Would you copy out, exactly as written, each line from the one containing "SCALE pin DT: TX -> D5" to the end of the records below?

Excerpted data –
########

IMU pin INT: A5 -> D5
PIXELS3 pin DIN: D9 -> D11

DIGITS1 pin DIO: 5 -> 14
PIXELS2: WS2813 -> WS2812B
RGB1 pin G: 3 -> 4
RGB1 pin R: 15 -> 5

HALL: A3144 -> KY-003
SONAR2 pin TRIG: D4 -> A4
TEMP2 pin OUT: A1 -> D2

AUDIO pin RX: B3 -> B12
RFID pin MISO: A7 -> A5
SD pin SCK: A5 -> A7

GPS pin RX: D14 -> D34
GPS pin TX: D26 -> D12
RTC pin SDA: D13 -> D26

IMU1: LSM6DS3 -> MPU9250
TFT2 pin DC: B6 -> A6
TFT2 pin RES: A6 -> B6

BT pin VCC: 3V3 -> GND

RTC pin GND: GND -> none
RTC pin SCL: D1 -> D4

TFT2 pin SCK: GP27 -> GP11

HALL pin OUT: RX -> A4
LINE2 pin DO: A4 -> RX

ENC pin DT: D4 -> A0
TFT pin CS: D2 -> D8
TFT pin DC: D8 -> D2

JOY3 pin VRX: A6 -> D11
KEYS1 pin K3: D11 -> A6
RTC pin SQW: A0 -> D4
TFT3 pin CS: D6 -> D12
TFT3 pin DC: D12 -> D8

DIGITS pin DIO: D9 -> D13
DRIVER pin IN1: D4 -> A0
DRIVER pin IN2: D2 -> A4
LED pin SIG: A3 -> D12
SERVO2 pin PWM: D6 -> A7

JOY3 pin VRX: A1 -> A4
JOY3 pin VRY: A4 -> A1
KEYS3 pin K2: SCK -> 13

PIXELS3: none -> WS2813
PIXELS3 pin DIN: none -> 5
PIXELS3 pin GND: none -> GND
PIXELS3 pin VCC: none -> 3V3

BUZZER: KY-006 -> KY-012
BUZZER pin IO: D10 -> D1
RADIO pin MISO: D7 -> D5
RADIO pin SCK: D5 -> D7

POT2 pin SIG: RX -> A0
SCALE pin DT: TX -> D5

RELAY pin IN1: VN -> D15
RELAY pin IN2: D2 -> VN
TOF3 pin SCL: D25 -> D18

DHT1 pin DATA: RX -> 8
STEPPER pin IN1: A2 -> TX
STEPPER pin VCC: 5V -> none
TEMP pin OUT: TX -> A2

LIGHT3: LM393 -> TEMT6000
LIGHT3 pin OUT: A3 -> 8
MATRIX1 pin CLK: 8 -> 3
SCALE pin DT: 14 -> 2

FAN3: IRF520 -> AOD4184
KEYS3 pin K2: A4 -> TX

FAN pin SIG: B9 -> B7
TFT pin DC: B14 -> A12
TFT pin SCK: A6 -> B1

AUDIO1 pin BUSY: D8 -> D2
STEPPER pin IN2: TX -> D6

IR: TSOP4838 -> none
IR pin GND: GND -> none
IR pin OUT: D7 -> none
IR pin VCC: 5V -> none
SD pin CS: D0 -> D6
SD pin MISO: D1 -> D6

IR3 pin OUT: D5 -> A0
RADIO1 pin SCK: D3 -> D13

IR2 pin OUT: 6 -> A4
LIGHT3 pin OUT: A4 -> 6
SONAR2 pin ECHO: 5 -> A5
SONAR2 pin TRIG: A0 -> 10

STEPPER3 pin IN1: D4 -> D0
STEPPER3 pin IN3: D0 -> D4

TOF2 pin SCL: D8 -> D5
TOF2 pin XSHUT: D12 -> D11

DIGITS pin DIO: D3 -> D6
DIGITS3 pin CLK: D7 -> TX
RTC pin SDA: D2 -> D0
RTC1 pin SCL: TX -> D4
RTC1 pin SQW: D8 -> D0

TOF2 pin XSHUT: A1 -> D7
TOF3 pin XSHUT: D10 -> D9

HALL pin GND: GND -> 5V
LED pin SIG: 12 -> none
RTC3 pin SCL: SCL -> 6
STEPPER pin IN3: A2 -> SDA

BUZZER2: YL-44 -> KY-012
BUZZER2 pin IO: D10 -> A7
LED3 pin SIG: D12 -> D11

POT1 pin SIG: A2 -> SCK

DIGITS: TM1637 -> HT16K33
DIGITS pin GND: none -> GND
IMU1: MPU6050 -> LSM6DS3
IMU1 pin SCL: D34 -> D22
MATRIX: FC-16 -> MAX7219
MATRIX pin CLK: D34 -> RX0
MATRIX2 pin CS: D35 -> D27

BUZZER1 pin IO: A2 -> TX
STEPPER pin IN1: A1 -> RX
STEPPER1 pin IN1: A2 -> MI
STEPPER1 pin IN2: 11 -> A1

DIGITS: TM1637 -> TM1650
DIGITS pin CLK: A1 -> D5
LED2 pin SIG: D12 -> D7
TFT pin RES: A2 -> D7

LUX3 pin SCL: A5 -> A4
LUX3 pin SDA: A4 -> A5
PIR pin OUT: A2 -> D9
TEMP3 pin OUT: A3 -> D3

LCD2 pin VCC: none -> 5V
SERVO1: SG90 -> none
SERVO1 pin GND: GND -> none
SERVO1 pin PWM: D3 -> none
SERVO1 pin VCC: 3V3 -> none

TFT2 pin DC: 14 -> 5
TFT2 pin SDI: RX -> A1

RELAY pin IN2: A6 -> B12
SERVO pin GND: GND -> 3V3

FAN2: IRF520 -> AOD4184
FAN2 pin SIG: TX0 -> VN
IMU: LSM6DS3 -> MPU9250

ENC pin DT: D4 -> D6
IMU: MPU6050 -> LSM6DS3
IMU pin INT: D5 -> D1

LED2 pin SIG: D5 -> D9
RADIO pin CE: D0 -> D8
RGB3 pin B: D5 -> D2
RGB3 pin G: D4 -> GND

########

Result of the task –
SCALE pin DT: TX -> D5

RELAY pin IN1: VN -> D15
RELAY pin IN2: D2 -> VN
TOF3 pin SCL: D25 -> D18

DHT1 pin DATA: RX -> 8
STEPPER pin IN1: A2 -> TX
STEPPER pin VCC: 5V -> none
TEMP pin OUT: TX -> A2

LIGHT3: LM393 -> TEMT6000
LIGHT3 pin OUT: A3 -> 8
MATRIX1 pin CLK: 8 -> 3
SCALE pin DT: 14 -> 2

FAN3: IRF520 -> AOD4184
KEYS3 pin K2: A4 -> TX

FAN pin SIG: B9 -> B7
TFT pin DC: B14 -> A12
TFT pin SCK: A6 -> B1

AUDIO1 pin BUSY: D8 -> D2
STEPPER pin IN2: TX -> D6

IR: TSOP4838 -> none
IR pin GND: GND -> none
IR pin OUT: D7 -> none
IR pin VCC: 5V -> none
SD pin CS: D0 -> D6
SD pin MISO: D1 -> D6

IR3 pin OUT: D5 -> A0
RADIO1 pin SCK: D3 -> D13

IR2 pin OUT: 6 -> A4
LIGHT3 pin OUT: A4 -> 6
SONAR2 pin ECHO: 5 -> A5
SONAR2 pin TRIG: A0 -> 10

STEPPER3 pin IN1: D4 -> D0
STEPPER3 pin IN3: D0 -> D4

TOF2 pin SCL: D8 -> D5
TOF2 pin XSHUT: D12 -> D11

DIGITS pin DIO: D3 -> D6
DIGITS3 pin CLK: D7 -> TX
RTC pin SDA: D2 -> D0
RTC1 pin SCL: TX -> D4
RTC1 pin SQW: D8 -> D0

TOF2 pin XSHUT: A1 -> D7
TOF3 pin XSHUT: D10 -> D9

HALL pin GND: GND -> 5V
LED pin SIG: 12 -> none
RTC3 pin SCL: SCL -> 6
STEPPER pin IN3: A2 -> SDA

BUZZER2: YL-44 -> KY-012
BUZZER2 pin IO: D10 -> A7
LED3 pin SIG: D12 -> D11

POT1 pin SIG: A2 -> SCK

DIGITS: TM1637 -> HT16K33
DIGITS pin GND: none -> GND
IMU1: MPU6050 -> LSM6DS3
IMU1 pin SCL: D34 -> D22
MATRIX: FC-16 -> MAX7219
MATRIX pin CLK: D34 -> RX0
MATRIX2 pin CS: D35 -> D27

BUZZER1 pin IO: A2 -> TX
STEPPER pin IN1: A1 -> RX
STEPPER1 pin IN1: A2 -> MI
STEPPER1 pin IN2: 11 -> A1

DIGITS: TM1637 -> TM1650
DIGITS pin CLK: A1 -> D5
LED2 pin SIG: D12 -> D7
TFT pin RES: A2 -> D7

LUX3 pin SCL: A5 -> A4
LUX3 pin SDA: A4 -> A5
PIR pin OUT: A2 -> D9
TEMP3 pin OUT: A3 -> D3

LCD2 pin VCC: none -> 5V
SERVO1: SG90 -> none
SERVO1 pin GND: GND -> none
SERVO1 pin PWM: D3 -> none
SERVO1 pin VCC: 3V3 -> none

TFT2 pin DC: 14 -> 5
TFT2 pin SDI: RX -> A1

RELAY pin IN2: A6 -> B12
SERVO pin GND: GND -> 3V3

FAN2: IRF520 -> AOD4184
FAN2 pin SIG: TX0 -> VN
IMU: LSM6DS3 -> MPU9250

ENC pin DT: D4 -> D6
IMU: MPU6050 -> LSM6DS3
IMU pin INT: D5 -> D1

LED2 pin SIG: D5 -> D9
RADIO pin CE: D0 -> D8
RGB3 pin B: D5 -> D2
RGB3 pin G: D4 -> GND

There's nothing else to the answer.